## Problem details
Scan the records below for the line containing "old: GreenLamp" and the line containing "second_place: [207, 372]". Copy both, plus every line between, exactly.

::::::::::

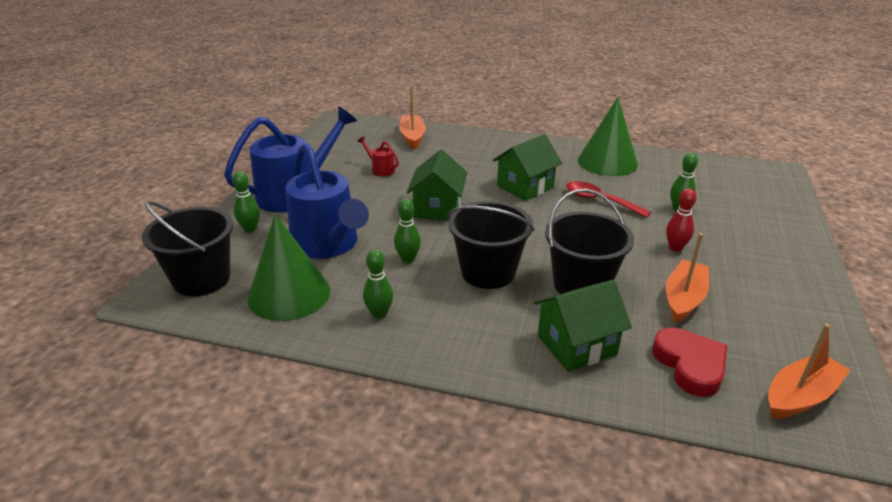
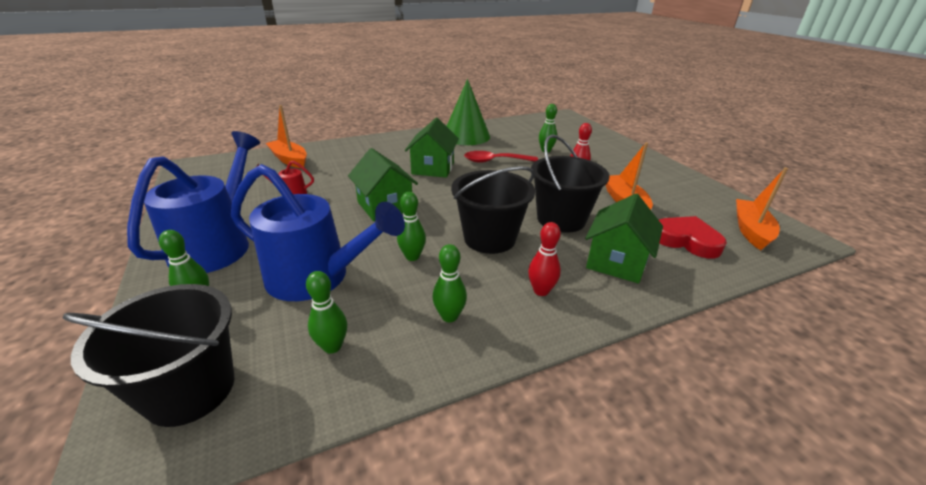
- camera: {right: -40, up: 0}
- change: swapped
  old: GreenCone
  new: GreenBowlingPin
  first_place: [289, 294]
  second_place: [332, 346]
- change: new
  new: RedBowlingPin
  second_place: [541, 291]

::::::::::

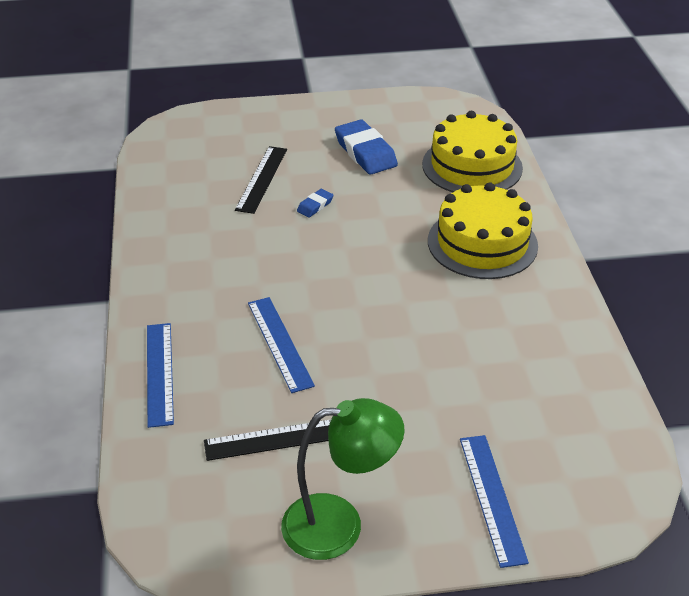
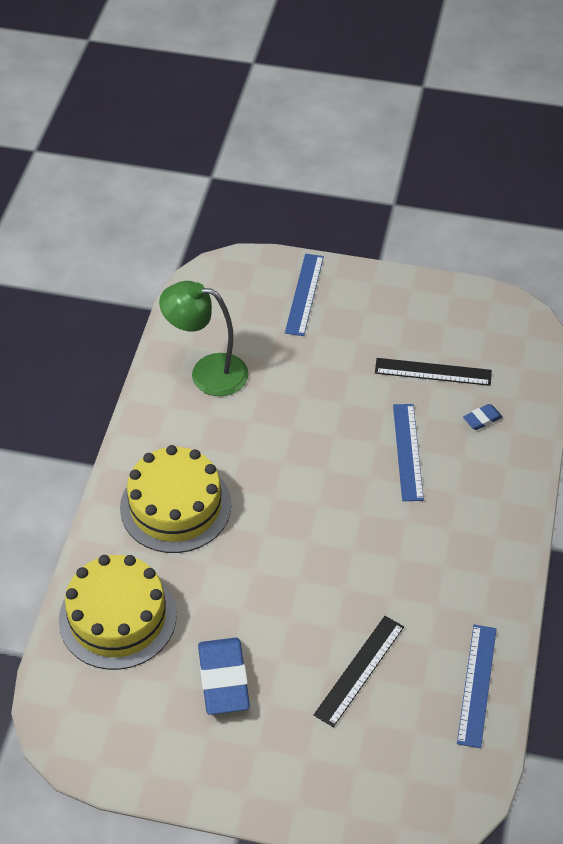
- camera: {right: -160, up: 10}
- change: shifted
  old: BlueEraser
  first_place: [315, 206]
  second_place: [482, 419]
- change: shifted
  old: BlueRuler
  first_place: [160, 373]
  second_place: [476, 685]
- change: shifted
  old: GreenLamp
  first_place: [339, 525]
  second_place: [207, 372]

::::::::::

## Response to the task
  old: GreenLamp
  first_place: [339, 525]
  second_place: [207, 372]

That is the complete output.